### Your assignment
Pictures aside, repeat the whole listing word for word.

* * *

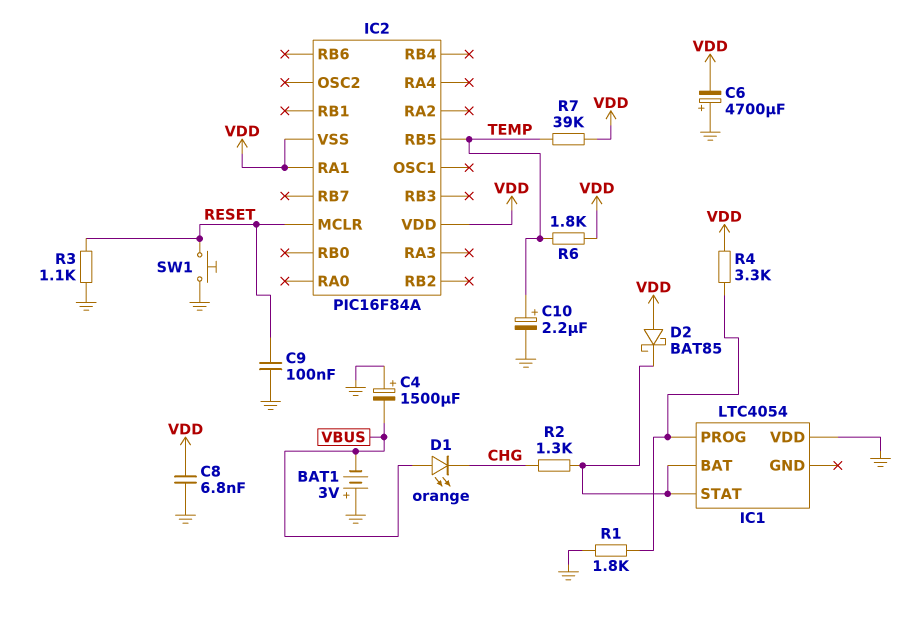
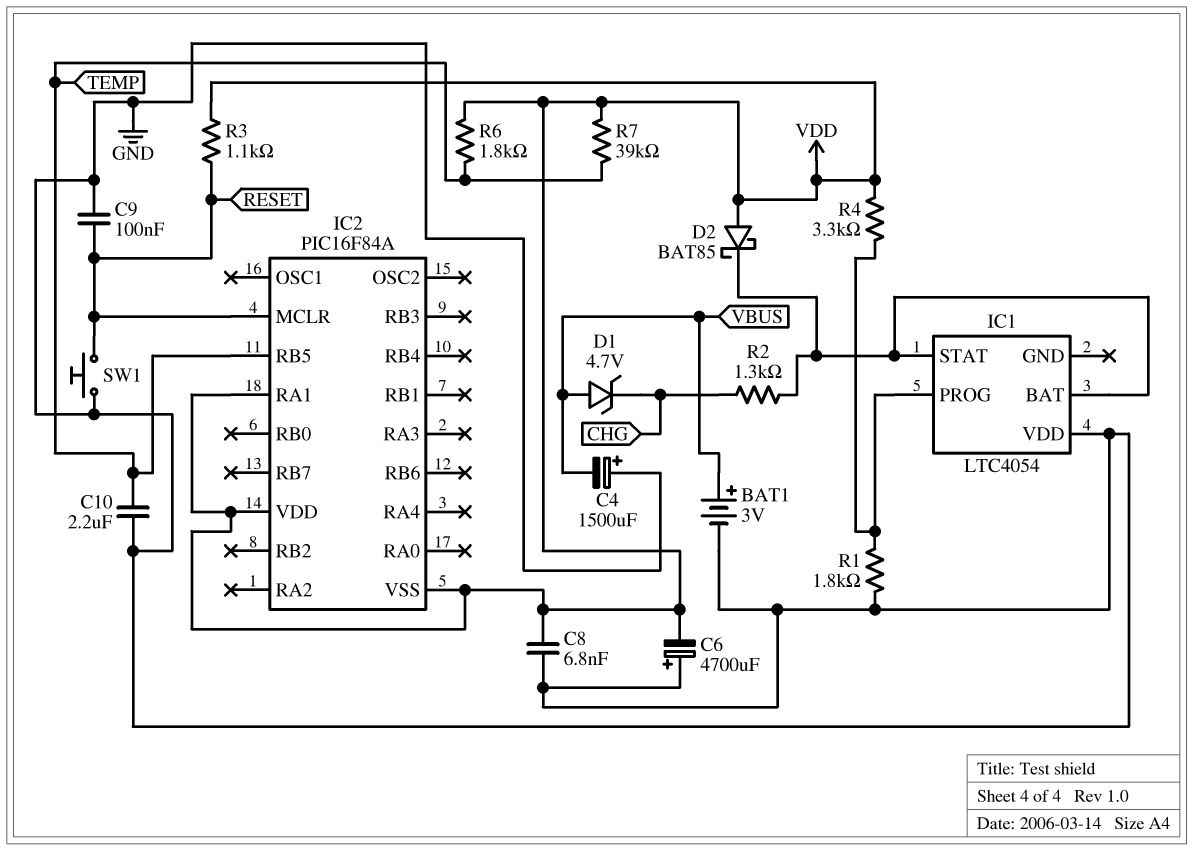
BAT1: 3V (plus GND, minus VBUS) -> 3V (plus VBUS, minus GND)
C10: 2.2uF (plus TEMP, minus GND) -> 2.2uF (GND, TEMP)
D1: LED orange (A VBUS, K CHG) -> zener 4.7V (A VBUS, K CHG)
R3: 1.1k (GND, RESET) -> 1.1k (RESET, VDD)

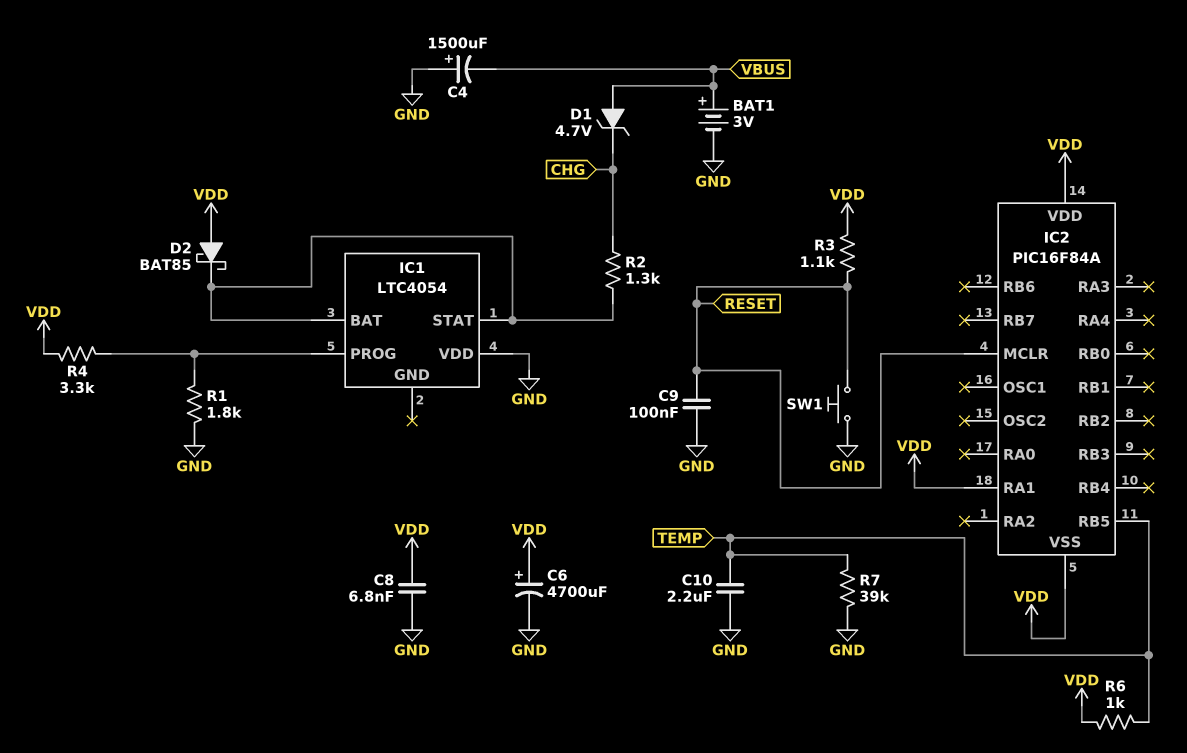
C6: 4700uF (plus GND, minus VDD) -> 4700uF (plus VDD, minus GND)
R6: 1.8k (TEMP, VDD) -> 1k (TEMP, VDD)
R7: 39k (TEMP, VDD) -> 39k (GND, TEMP)

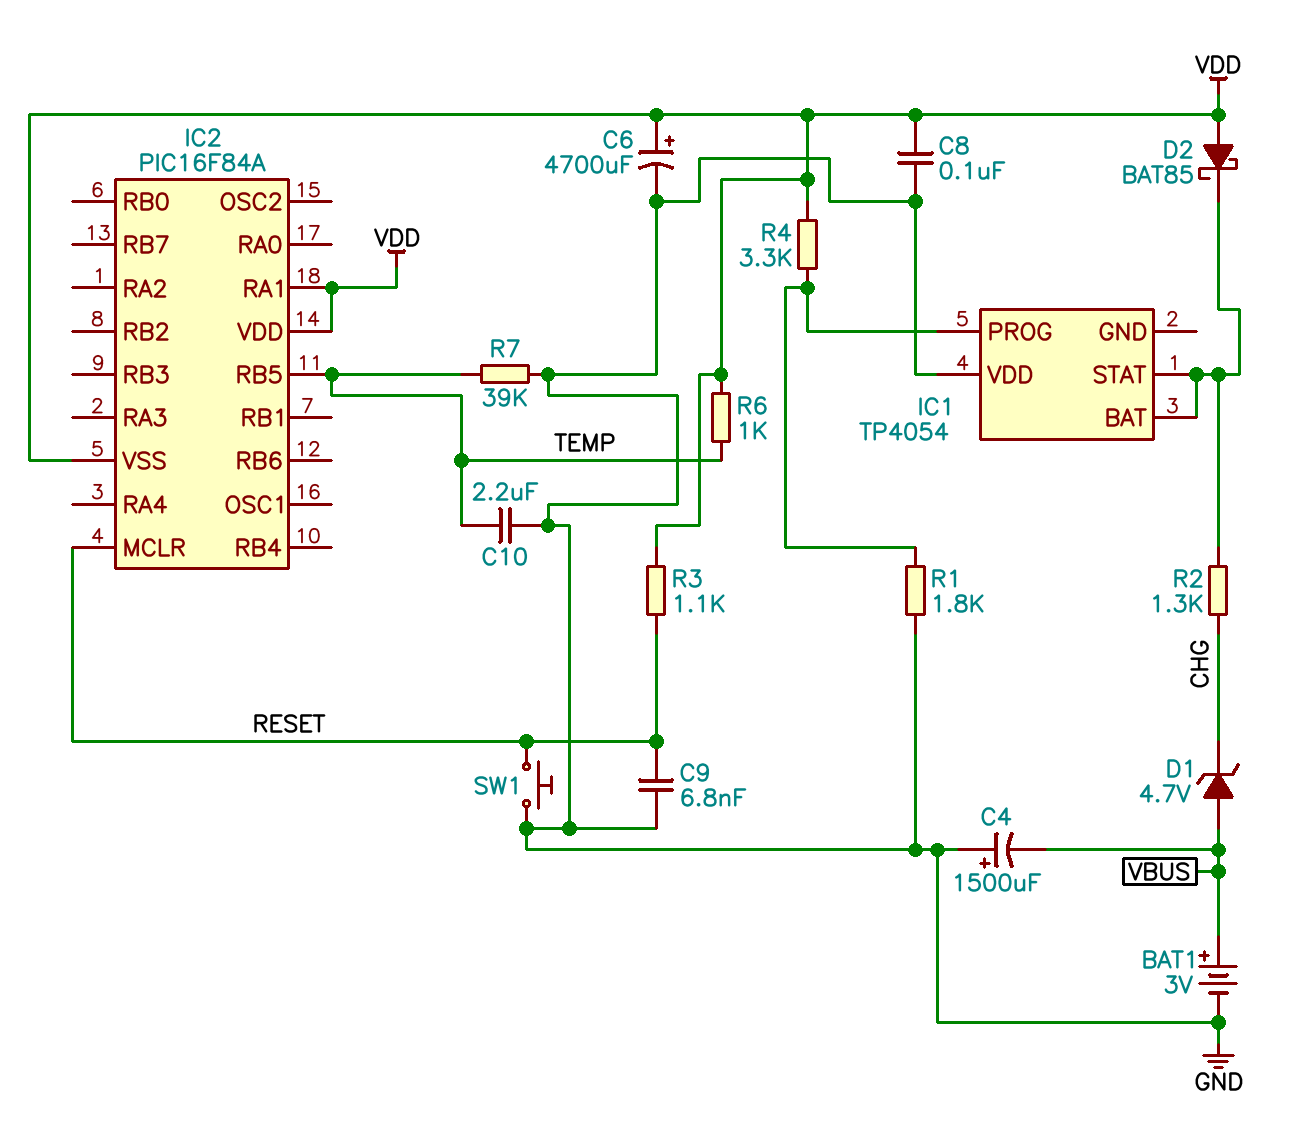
C8: 6.8nF (GND, VDD) -> 100nF (GND, VDD)
C9: 100nF (GND, RESET) -> 6.8nF (GND, RESET)
IC1: LTC4054 -> TP4054

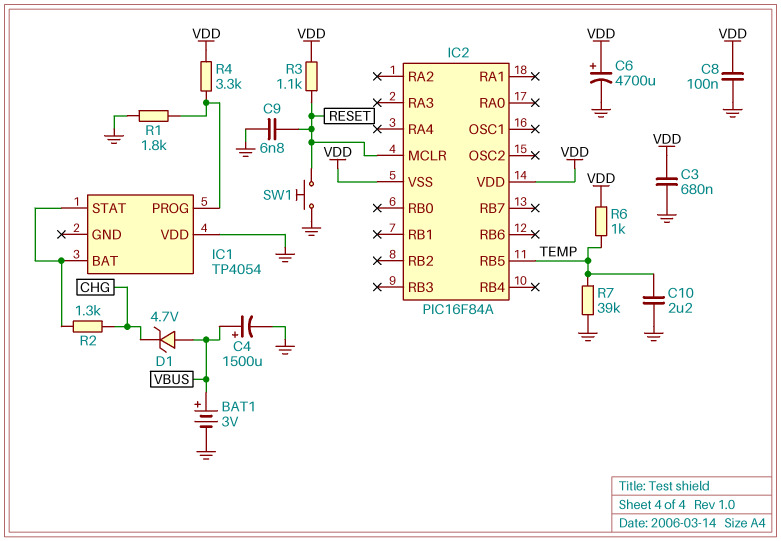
C3: none -> 680nF (GND, VDD)
C4: 1500uF (plus GND, minus VBUS) -> 1500uF (plus VBUS, minus GND)
D2: schottky BAT85 (A VDD, K IC1/BAT) -> none
IC2 pin RA1: VDD -> none

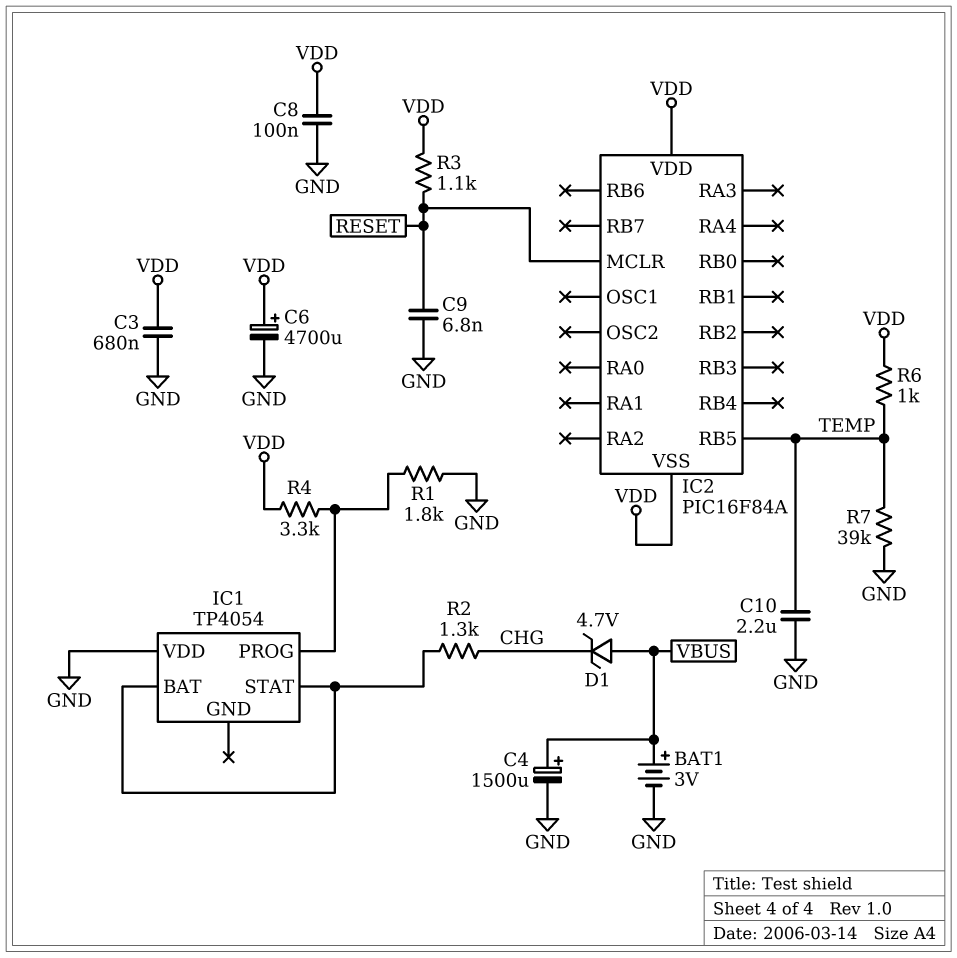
SW1: button (GND, RESET) -> none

* * *

### Written solution
BAT1: 3V (plus GND, minus VBUS) -> 3V (plus VBUS, minus GND)
C10: 2.2uF (plus TEMP, minus GND) -> 2.2uF (GND, TEMP)
D1: LED orange (A VBUS, K CHG) -> zener 4.7V (A VBUS, K CHG)
R3: 1.1k (GND, RESET) -> 1.1k (RESET, VDD)

C6: 4700uF (plus GND, minus VDD) -> 4700uF (plus VDD, minus GND)
R6: 1.8k (TEMP, VDD) -> 1k (TEMP, VDD)
R7: 39k (TEMP, VDD) -> 39k (GND, TEMP)

C8: 6.8nF (GND, VDD) -> 100nF (GND, VDD)
C9: 100nF (GND, RESET) -> 6.8nF (GND, RESET)
IC1: LTC4054 -> TP4054

C3: none -> 680nF (GND, VDD)
C4: 1500uF (plus GND, minus VBUS) -> 1500uF (plus VBUS, minus GND)
D2: schottky BAT85 (A VDD, K IC1/BAT) -> none
IC2 pin RA1: VDD -> none

SW1: button (GND, RESET) -> none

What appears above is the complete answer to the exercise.